Problem: Each entry that follows should be retyped exactly.

(Saved entries)
· · ·
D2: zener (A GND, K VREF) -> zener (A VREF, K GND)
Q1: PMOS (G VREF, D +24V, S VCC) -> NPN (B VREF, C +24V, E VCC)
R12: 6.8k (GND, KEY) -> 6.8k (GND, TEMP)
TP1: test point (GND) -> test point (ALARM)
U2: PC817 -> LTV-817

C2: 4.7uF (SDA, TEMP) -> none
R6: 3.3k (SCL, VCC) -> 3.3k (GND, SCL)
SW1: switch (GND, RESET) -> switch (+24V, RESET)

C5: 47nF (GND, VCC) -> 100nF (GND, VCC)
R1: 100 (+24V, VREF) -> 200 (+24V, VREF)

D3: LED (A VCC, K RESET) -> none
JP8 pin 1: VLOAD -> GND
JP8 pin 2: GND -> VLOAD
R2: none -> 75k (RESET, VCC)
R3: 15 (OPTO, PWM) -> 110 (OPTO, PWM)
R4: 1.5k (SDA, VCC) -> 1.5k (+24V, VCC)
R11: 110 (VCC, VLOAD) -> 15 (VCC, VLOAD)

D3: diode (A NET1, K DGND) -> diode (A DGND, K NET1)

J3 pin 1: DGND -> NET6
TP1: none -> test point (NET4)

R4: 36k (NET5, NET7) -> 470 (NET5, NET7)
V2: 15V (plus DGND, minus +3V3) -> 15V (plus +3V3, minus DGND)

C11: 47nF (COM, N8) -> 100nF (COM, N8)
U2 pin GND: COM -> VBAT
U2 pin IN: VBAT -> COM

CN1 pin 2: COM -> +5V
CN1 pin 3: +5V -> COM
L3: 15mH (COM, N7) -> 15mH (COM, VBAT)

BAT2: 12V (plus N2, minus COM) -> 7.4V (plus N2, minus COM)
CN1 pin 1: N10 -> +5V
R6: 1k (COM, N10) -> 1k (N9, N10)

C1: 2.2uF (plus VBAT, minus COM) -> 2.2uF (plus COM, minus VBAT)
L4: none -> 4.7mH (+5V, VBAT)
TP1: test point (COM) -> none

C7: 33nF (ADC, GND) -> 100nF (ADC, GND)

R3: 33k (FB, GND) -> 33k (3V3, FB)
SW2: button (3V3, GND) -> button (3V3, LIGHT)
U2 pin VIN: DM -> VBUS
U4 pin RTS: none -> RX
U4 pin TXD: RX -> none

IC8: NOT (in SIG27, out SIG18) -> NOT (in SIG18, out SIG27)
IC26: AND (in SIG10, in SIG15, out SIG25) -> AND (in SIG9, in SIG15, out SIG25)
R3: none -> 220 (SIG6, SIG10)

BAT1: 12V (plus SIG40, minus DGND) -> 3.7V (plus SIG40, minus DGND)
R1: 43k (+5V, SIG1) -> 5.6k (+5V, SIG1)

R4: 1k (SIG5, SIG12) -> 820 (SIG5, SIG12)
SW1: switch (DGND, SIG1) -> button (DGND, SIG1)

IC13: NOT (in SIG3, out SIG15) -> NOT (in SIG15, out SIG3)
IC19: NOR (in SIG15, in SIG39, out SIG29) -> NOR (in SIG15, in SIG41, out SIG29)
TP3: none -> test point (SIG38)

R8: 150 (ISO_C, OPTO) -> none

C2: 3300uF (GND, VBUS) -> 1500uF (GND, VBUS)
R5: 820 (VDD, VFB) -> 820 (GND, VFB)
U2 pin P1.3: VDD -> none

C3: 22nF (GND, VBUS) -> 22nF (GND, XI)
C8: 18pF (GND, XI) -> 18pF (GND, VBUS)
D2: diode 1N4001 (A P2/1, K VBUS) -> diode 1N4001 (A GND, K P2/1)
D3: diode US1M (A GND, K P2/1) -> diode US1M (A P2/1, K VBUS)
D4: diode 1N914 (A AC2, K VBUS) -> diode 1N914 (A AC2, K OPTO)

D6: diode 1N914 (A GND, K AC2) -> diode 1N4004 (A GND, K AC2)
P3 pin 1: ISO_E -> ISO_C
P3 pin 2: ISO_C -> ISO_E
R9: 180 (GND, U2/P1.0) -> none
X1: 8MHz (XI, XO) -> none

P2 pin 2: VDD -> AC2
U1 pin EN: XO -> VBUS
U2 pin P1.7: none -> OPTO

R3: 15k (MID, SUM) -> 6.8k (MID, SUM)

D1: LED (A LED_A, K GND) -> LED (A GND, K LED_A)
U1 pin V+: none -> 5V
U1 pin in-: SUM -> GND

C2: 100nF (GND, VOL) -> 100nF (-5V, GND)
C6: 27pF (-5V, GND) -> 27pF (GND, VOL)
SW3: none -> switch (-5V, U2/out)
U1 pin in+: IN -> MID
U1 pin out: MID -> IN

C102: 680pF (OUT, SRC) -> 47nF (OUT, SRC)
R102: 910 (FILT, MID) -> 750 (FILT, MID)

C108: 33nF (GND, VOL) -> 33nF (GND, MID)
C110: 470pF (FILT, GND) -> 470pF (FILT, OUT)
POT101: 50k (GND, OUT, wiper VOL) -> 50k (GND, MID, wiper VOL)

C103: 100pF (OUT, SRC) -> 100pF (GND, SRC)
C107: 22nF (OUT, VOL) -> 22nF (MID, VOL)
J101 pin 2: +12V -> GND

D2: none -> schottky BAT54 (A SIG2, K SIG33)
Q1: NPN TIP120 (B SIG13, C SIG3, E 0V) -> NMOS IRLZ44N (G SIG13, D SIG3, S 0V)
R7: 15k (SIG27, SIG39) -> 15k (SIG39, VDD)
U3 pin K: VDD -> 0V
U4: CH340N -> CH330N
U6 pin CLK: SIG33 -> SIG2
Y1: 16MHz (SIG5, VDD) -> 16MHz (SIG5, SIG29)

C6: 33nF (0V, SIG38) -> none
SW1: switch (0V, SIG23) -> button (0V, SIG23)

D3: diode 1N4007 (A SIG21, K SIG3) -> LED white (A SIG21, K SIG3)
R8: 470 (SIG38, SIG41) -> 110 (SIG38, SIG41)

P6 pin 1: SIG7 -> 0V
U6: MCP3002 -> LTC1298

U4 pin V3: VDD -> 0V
· · ·
Answer to the exercise:
D2: zener (A GND, K VREF) -> zener (A VREF, K GND)
Q1: PMOS (G VREF, D +24V, S VCC) -> NPN (B VREF, C +24V, E VCC)
R12: 6.8k (GND, KEY) -> 6.8k (GND, TEMP)
TP1: test point (GND) -> test point (ALARM)
U2: PC817 -> LTV-817

C2: 4.7uF (SDA, TEMP) -> none
R6: 3.3k (SCL, VCC) -> 3.3k (GND, SCL)
SW1: switch (GND, RESET) -> switch (+24V, RESET)

C5: 47nF (GND, VCC) -> 100nF (GND, VCC)
R1: 100 (+24V, VREF) -> 200 (+24V, VREF)

D3: LED (A VCC, K RESET) -> none
JP8 pin 1: VLOAD -> GND
JP8 pin 2: GND -> VLOAD
R2: none -> 75k (RESET, VCC)
R3: 15 (OPTO, PWM) -> 110 (OPTO, PWM)
R4: 1.5k (SDA, VCC) -> 1.5k (+24V, VCC)
R11: 110 (VCC, VLOAD) -> 15 (VCC, VLOAD)

D3: diode (A NET1, K DGND) -> diode (A DGND, K NET1)

J3 pin 1: DGND -> NET6
TP1: none -> test point (NET4)

R4: 36k (NET5, NET7) -> 470 (NET5, NET7)
V2: 15V (plus DGND, minus +3V3) -> 15V (plus +3V3, minus DGND)

C11: 47nF (COM, N8) -> 100nF (COM, N8)
U2 pin GND: COM -> VBAT
U2 pin IN: VBAT -> COM

CN1 pin 2: COM -> +5V
CN1 pin 3: +5V -> COM
L3: 15mH (COM, N7) -> 15mH (COM, VBAT)

BAT2: 12V (plus N2, minus COM) -> 7.4V (plus N2, minus COM)
CN1 pin 1: N10 -> +5V
R6: 1k (COM, N10) -> 1k (N9, N10)

C1: 2.2uF (plus VBAT, minus COM) -> 2.2uF (plus COM, minus VBAT)
L4: none -> 4.7mH (+5V, VBAT)
TP1: test point (COM) -> none

C7: 33nF (ADC, GND) -> 100nF (ADC, GND)

R3: 33k (FB, GND) -> 33k (3V3, FB)
SW2: button (3V3, GND) -> button (3V3, LIGHT)
U2 pin VIN: DM -> VBUS
U4 pin RTS: none -> RX
U4 pin TXD: RX -> none

IC8: NOT (in SIG27, out SIG18) -> NOT (in SIG18, out SIG27)
IC26: AND (in SIG10, in SIG15, out SIG25) -> AND (in SIG9, in SIG15, out SIG25)
R3: none -> 220 (SIG6, SIG10)

BAT1: 12V (plus SIG40, minus DGND) -> 3.7V (plus SIG40, minus DGND)
R1: 43k (+5V, SIG1) -> 5.6k (+5V, SIG1)

R4: 1k (SIG5, SIG12) -> 820 (SIG5, SIG12)
SW1: switch (DGND, SIG1) -> button (DGND, SIG1)

IC13: NOT (in SIG3, out SIG15) -> NOT (in SIG15, out SIG3)
IC19: NOR (in SIG15, in SIG39, out SIG29) -> NOR (in SIG15, in SIG41, out SIG29)
TP3: none -> test point (SIG38)

R8: 150 (ISO_C, OPTO) -> none

C2: 3300uF (GND, VBUS) -> 1500uF (GND, VBUS)
R5: 820 (VDD, VFB) -> 820 (GND, VFB)
U2 pin P1.3: VDD -> none

C3: 22nF (GND, VBUS) -> 22nF (GND, XI)
C8: 18pF (GND, XI) -> 18pF (GND, VBUS)
D2: diode 1N4001 (A P2/1, K VBUS) -> diode 1N4001 (A GND, K P2/1)
D3: diode US1M (A GND, K P2/1) -> diode US1M (A P2/1, K VBUS)
D4: diode 1N914 (A AC2, K VBUS) -> diode 1N914 (A AC2, K OPTO)

D6: diode 1N914 (A GND, K AC2) -> diode 1N4004 (A GND, K AC2)
P3 pin 1: ISO_E -> ISO_C
P3 pin 2: ISO_C -> ISO_E
R9: 180 (GND, U2/P1.0) -> none
X1: 8MHz (XI, XO) -> none

P2 pin 2: VDD -> AC2
U1 pin EN: XO -> VBUS
U2 pin P1.7: none -> OPTO

R3: 15k (MID, SUM) -> 6.8k (MID, SUM)

D1: LED (A LED_A, K GND) -> LED (A GND, K LED_A)
U1 pin V+: none -> 5V
U1 pin in-: SUM -> GND

C2: 100nF (GND, VOL) -> 100nF (-5V, GND)
C6: 27pF (-5V, GND) -> 27pF (GND, VOL)
SW3: none -> switch (-5V, U2/out)
U1 pin in+: IN -> MID
U1 pin out: MID -> IN

C102: 680pF (OUT, SRC) -> 47nF (OUT, SRC)
R102: 910 (FILT, MID) -> 750 (FILT, MID)

C108: 33nF (GND, VOL) -> 33nF (GND, MID)
C110: 470pF (FILT, GND) -> 470pF (FILT, OUT)
POT101: 50k (GND, OUT, wiper VOL) -> 50k (GND, MID, wiper VOL)

C103: 100pF (OUT, SRC) -> 100pF (GND, SRC)
C107: 22nF (OUT, VOL) -> 22nF (MID, VOL)
J101 pin 2: +12V -> GND

D2: none -> schottky BAT54 (A SIG2, K SIG33)
Q1: NPN TIP120 (B SIG13, C SIG3, E 0V) -> NMOS IRLZ44N (G SIG13, D SIG3, S 0V)
R7: 15k (SIG27, SIG39) -> 15k (SIG39, VDD)
U3 pin K: VDD -> 0V
U4: CH340N -> CH330N
U6 pin CLK: SIG33 -> SIG2
Y1: 16MHz (SIG5, VDD) -> 16MHz (SIG5, SIG29)

C6: 33nF (0V, SIG38) -> none
SW1: switch (0V, SIG23) -> button (0V, SIG23)

D3: diode 1N4007 (A SIG21, K SIG3) -> LED white (A SIG21, K SIG3)
R8: 470 (SIG38, SIG41) -> 110 (SIG38, SIG41)

P6 pin 1: SIG7 -> 0V
U6: MCP3002 -> LTC1298

U4 pin V3: VDD -> 0V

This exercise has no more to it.